* Problem details:
What's needed is a full, exact retyping of the records.

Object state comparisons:

--- START ---

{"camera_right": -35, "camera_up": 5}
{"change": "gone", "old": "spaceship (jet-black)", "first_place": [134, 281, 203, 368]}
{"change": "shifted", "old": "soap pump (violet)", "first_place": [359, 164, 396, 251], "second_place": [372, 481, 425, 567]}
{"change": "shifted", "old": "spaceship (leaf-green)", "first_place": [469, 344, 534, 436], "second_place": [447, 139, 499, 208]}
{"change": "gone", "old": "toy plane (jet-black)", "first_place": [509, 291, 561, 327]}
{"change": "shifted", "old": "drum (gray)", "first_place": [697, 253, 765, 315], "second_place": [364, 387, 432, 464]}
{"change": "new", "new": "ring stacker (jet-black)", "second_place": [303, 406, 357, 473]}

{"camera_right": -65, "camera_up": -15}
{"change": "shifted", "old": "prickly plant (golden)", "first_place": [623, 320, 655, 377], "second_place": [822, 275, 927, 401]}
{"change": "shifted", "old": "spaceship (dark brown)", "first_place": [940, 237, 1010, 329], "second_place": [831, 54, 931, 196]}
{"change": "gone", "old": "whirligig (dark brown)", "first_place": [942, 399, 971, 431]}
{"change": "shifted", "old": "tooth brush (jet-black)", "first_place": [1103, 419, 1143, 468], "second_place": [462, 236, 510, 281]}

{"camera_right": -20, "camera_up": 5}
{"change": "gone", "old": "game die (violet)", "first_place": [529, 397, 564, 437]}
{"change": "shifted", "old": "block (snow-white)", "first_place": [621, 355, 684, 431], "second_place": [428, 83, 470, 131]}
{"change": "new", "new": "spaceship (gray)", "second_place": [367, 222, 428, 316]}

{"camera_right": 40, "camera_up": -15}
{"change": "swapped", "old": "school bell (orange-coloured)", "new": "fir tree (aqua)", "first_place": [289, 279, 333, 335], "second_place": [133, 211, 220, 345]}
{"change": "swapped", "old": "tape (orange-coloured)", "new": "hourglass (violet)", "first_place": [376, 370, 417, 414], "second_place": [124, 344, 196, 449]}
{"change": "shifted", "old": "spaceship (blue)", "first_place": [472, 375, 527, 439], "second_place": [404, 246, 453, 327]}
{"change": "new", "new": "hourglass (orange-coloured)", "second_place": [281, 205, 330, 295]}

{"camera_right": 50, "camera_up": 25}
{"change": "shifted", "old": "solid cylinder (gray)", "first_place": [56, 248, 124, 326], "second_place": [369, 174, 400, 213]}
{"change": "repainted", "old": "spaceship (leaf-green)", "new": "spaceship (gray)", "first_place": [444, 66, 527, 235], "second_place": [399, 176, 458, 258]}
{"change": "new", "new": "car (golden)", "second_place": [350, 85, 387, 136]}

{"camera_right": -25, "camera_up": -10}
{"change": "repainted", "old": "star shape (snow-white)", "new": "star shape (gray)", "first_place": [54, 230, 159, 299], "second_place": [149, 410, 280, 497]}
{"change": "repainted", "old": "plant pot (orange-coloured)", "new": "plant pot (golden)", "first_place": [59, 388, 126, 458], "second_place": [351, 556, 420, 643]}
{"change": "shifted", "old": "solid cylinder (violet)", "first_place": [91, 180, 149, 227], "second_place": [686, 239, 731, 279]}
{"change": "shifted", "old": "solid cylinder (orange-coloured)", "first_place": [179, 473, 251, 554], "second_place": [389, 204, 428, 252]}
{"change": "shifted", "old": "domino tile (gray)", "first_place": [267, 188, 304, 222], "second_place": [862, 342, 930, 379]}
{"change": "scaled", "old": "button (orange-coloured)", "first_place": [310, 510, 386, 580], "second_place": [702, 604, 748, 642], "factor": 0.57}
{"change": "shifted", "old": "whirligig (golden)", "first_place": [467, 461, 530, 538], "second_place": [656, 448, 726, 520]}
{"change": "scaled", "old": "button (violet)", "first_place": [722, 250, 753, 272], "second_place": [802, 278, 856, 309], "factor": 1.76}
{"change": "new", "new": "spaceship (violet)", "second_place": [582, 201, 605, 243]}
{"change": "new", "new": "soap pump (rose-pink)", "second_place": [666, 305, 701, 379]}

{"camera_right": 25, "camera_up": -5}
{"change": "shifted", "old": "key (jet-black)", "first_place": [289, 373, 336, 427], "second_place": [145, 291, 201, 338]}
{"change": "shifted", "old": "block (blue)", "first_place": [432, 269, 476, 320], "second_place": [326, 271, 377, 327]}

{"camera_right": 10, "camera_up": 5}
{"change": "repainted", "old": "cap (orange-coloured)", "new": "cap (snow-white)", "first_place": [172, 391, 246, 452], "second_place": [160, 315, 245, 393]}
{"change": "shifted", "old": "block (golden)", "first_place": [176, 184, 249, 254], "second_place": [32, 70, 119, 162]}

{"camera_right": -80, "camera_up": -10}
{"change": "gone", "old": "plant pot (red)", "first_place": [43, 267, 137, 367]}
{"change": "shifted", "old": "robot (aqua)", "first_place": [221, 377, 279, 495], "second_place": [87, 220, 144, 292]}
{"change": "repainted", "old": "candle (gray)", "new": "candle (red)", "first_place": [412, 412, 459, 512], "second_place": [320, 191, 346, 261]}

--- END ---

* Result of this task:
{"camera_right": -35, "camera_up": 5}
{"change": "gone", "old": "spaceship (jet-black)", "first_place": [134, 281, 203, 368]}
{"change": "shifted", "old": "soap pump (violet)", "first_place": [359, 164, 396, 251], "second_place": [372, 481, 425, 567]}
{"change": "shifted", "old": "spaceship (leaf-green)", "first_place": [469, 344, 534, 436], "second_place": [447, 139, 499, 208]}
{"change": "gone", "old": "toy plane (jet-black)", "first_place": [509, 291, 561, 327]}
{"change": "shifted", "old": "drum (gray)", "first_place": [697, 253, 765, 315], "second_place": [364, 387, 432, 464]}
{"change": "new", "new": "ring stacker (jet-black)", "second_place": [303, 406, 357, 473]}

{"camera_right": -65, "camera_up": -15}
{"change": "shifted", "old": "prickly plant (golden)", "first_place": [623, 320, 655, 377], "second_place": [822, 275, 927, 401]}
{"change": "shifted", "old": "spaceship (dark brown)", "first_place": [940, 237, 1010, 329], "second_place": [831, 54, 931, 196]}
{"change": "gone", "old": "whirligig (dark brown)", "first_place": [942, 399, 971, 431]}
{"change": "shifted", "old": "tooth brush (jet-black)", "first_place": [1103, 419, 1143, 468], "second_place": [462, 236, 510, 281]}

{"camera_right": -20, "camera_up": 5}
{"change": "gone", "old": "game die (violet)", "first_place": [529, 397, 564, 437]}
{"change": "shifted", "old": "block (snow-white)", "first_place": [621, 355, 684, 431], "second_place": [428, 83, 470, 131]}
{"change": "new", "new": "spaceship (gray)", "second_place": [367, 222, 428, 316]}

{"camera_right": 40, "camera_up": -15}
{"change": "swapped", "old": "school bell (orange-coloured)", "new": "fir tree (aqua)", "first_place": [289, 279, 333, 335], "second_place": [133, 211, 220, 345]}
{"change": "swapped", "old": "tape (orange-coloured)", "new": "hourglass (violet)", "first_place": [376, 370, 417, 414], "second_place": [124, 344, 196, 449]}
{"change": "shifted", "old": "spaceship (blue)", "first_place": [472, 375, 527, 439], "second_place": [404, 246, 453, 327]}
{"change": "new", "new": "hourglass (orange-coloured)", "second_place": [281, 205, 330, 295]}

{"camera_right": 50, "camera_up": 25}
{"change": "shifted", "old": "solid cylinder (gray)", "first_place": [56, 248, 124, 326], "second_place": [369, 174, 400, 213]}
{"change": "repainted", "old": "spaceship (leaf-green)", "new": "spaceship (gray)", "first_place": [444, 66, 527, 235], "second_place": [399, 176, 458, 258]}
{"change": "new", "new": "car (golden)", "second_place": [350, 85, 387, 136]}

{"camera_right": -25, "camera_up": -10}
{"change": "repainted", "old": "star shape (snow-white)", "new": "star shape (gray)", "first_place": [54, 230, 159, 299], "second_place": [149, 410, 280, 497]}
{"change": "repainted", "old": "plant pot (orange-coloured)", "new": "plant pot (golden)", "first_place": [59, 388, 126, 458], "second_place": [351, 556, 420, 643]}
{"change": "shifted", "old": "solid cylinder (violet)", "first_place": [91, 180, 149, 227], "second_place": [686, 239, 731, 279]}
{"change": "shifted", "old": "solid cylinder (orange-coloured)", "first_place": [179, 473, 251, 554], "second_place": [389, 204, 428, 252]}
{"change": "shifted", "old": "domino tile (gray)", "first_place": [267, 188, 304, 222], "second_place": [862, 342, 930, 379]}
{"change": "scaled", "old": "button (orange-coloured)", "first_place": [310, 510, 386, 580], "second_place": [702, 604, 748, 642], "factor": 0.57}
{"change": "shifted", "old": "whirligig (golden)", "first_place": [467, 461, 530, 538], "second_place": [656, 448, 726, 520]}
{"change": "scaled", "old": "button (violet)", "first_place": [722, 250, 753, 272], "second_place": [802, 278, 856, 309], "factor": 1.76}
{"change": "new", "new": "spaceship (violet)", "second_place": [582, 201, 605, 243]}
{"change": "new", "new": "soap pump (rose-pink)", "second_place": [666, 305, 701, 379]}

{"camera_right": 25, "camera_up": -5}
{"change": "shifted", "old": "key (jet-black)", "first_place": [289, 373, 336, 427], "second_place": [145, 291, 201, 338]}
{"change": "shifted", "old": "block (blue)", "first_place": [432, 269, 476, 320], "second_place": [326, 271, 377, 327]}

{"camera_right": 10, "camera_up": 5}
{"change": "repainted", "old": "cap (orange-coloured)", "new": "cap (snow-white)", "first_place": [172, 391, 246, 452], "second_place": [160, 315, 245, 393]}
{"change": "shifted", "old": "block (golden)", "first_place": [176, 184, 249, 254], "second_place": [32, 70, 119, 162]}

{"camera_right": -80, "camera_up": -10}
{"change": "gone", "old": "plant pot (red)", "first_place": [43, 267, 137, 367]}
{"change": "shifted", "old": "robot (aqua)", "first_place": [221, 377, 279, 495], "second_place": [87, 220, 144, 292]}
{"change": "repainted", "old": "candle (gray)", "new": "candle (red)", "first_place": [412, 412, 459, 512], "second_place": [320, 191, 346, 261]}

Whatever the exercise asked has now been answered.